● EXERCISE INSTRUCTIONS
Print the entries exactly; skip the pictures.

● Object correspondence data
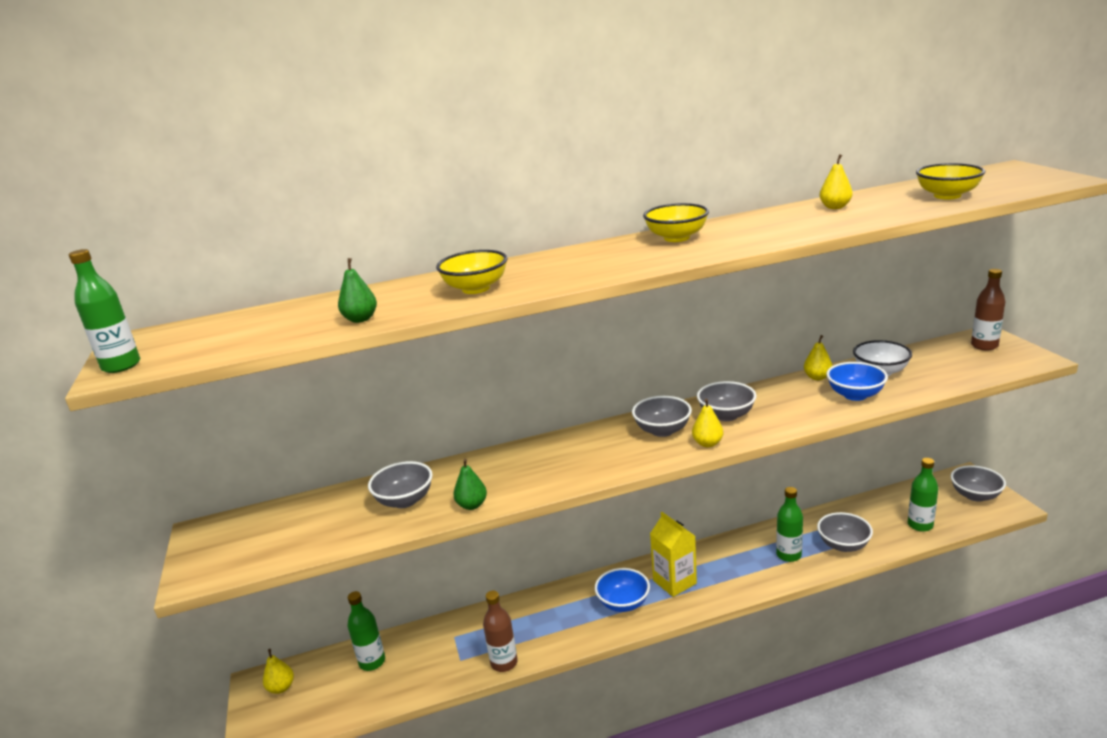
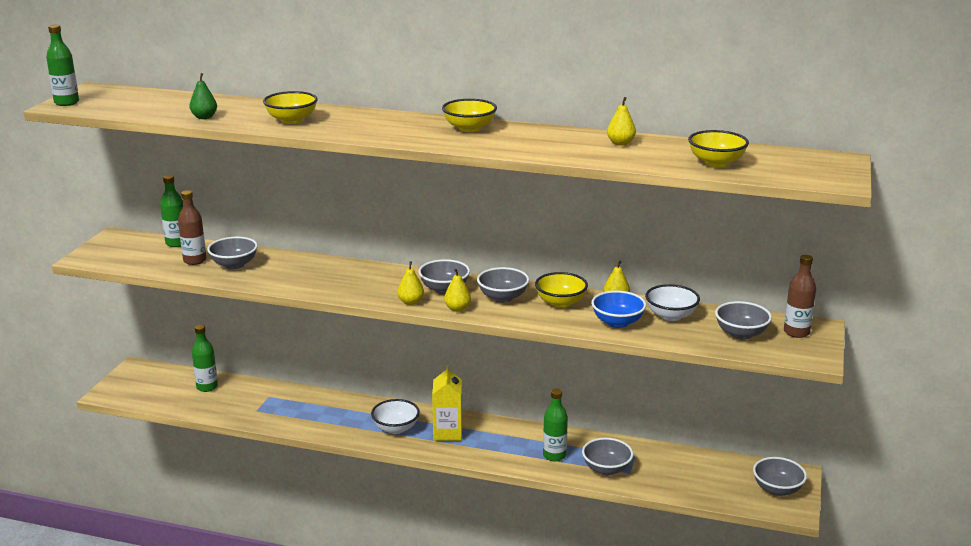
camera: 30 degrees right, 0 degrees up
(281, 687) = (145, 376): yellow pear -> yellow pear (411, 302)
(472, 505) = (265, 283): green pear -> none
(504, 663) = (279, 424): brown bottle -> brown bottle (195, 260)
(623, 603) = (396, 428): blue bowl -> white bowl
(780, 398) = (560, 303): none -> yellow bowl
(920, 525) = (691, 486): green bottle -> green bottle (176, 243)
(954, 363) = (741, 334): none -> grey bowl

● ANSWER TO THE PROBLEM
camera: 30 degrees right, 0 degrees up
(281, 687) = (145, 376): yellow pear -> yellow pear (411, 302)
(472, 505) = (265, 283): green pear -> none
(504, 663) = (279, 424): brown bottle -> brown bottle (195, 260)
(623, 603) = (396, 428): blue bowl -> white bowl
(780, 398) = (560, 303): none -> yellow bowl
(920, 525) = (691, 486): green bottle -> green bottle (176, 243)
(954, 363) = (741, 334): none -> grey bowl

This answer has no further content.